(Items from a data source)
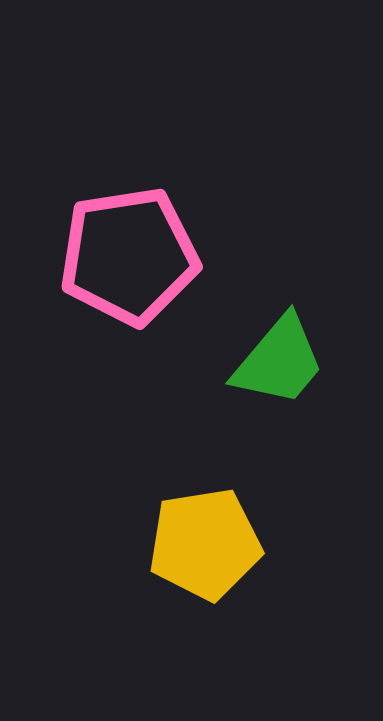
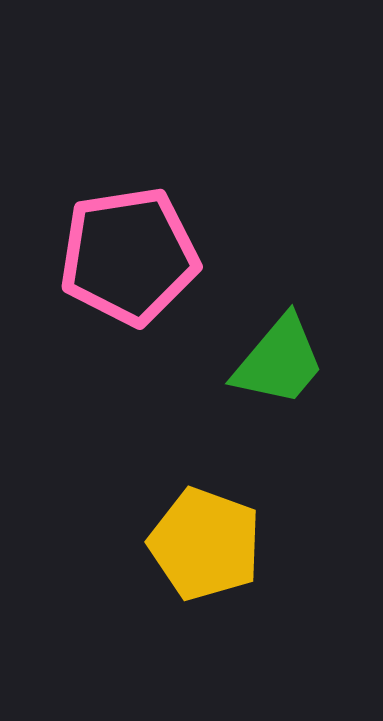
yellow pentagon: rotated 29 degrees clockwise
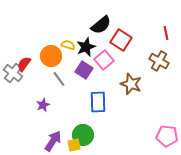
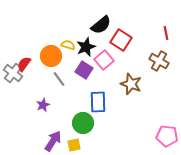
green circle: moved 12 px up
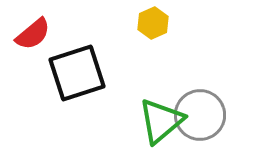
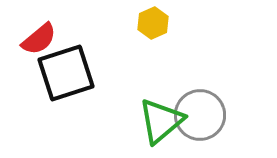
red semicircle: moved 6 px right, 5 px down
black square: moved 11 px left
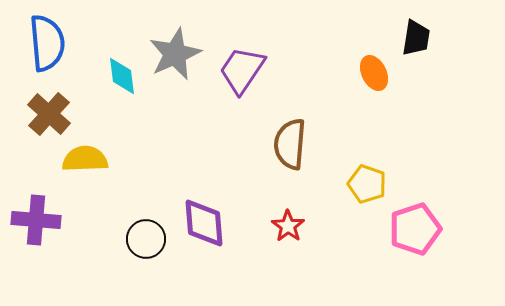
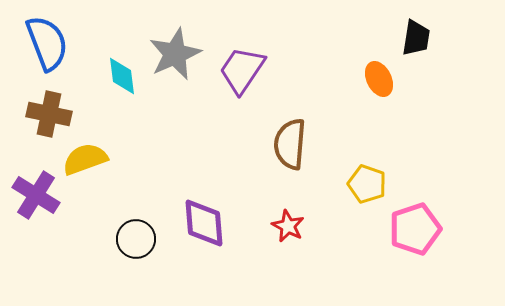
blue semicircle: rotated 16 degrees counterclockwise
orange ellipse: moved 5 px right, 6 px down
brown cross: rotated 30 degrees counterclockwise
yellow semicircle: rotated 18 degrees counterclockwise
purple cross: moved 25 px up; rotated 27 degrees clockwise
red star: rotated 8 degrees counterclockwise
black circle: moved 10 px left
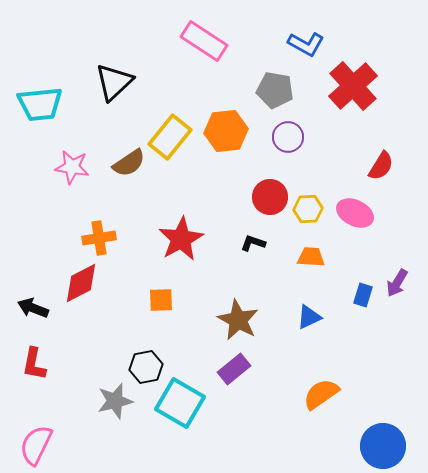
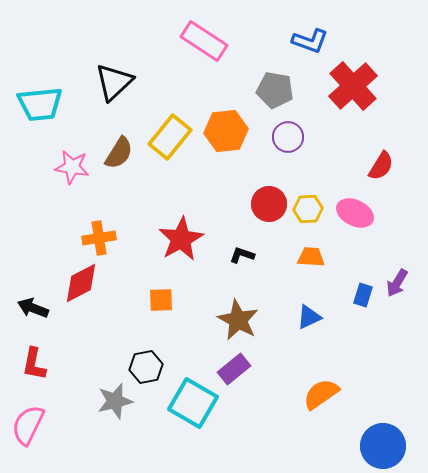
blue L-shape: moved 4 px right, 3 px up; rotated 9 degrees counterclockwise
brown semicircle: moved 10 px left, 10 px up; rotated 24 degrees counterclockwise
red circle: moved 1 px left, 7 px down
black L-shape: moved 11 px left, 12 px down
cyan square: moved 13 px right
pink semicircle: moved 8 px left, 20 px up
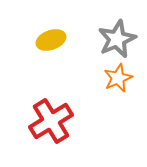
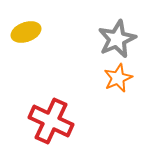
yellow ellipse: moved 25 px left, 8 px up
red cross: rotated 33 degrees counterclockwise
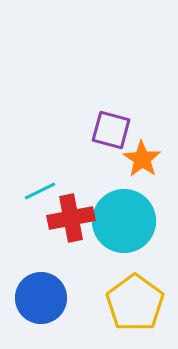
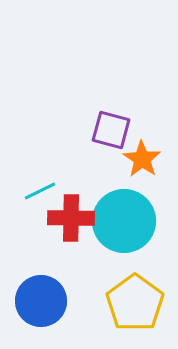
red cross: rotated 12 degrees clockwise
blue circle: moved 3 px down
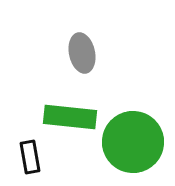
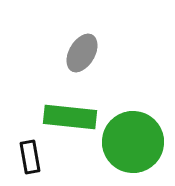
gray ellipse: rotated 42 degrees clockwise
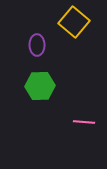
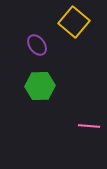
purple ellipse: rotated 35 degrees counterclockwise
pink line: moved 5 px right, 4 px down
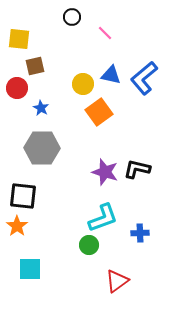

◆ PROMPT: The answer must be an exact copy of the lines from the one with "black circle: moved 10 px left" through the final line above, both ends included, and nothing else; pictures stay out.

◆ RESULT FOR THIS EXERCISE:
black circle: moved 10 px left
blue L-shape: moved 4 px right, 3 px up; rotated 9 degrees counterclockwise
brown semicircle: moved 10 px left, 10 px up; rotated 24 degrees counterclockwise
red circle: moved 1 px left, 7 px down
black L-shape: moved 11 px left, 12 px down
cyan square: moved 13 px right
pink semicircle: moved 8 px left, 20 px up
yellow ellipse: moved 25 px left, 8 px up
red cross: rotated 33 degrees counterclockwise
red cross: rotated 12 degrees clockwise
blue circle: moved 3 px down
gray ellipse: rotated 42 degrees clockwise
purple ellipse: rotated 35 degrees counterclockwise
pink line: moved 5 px right, 4 px down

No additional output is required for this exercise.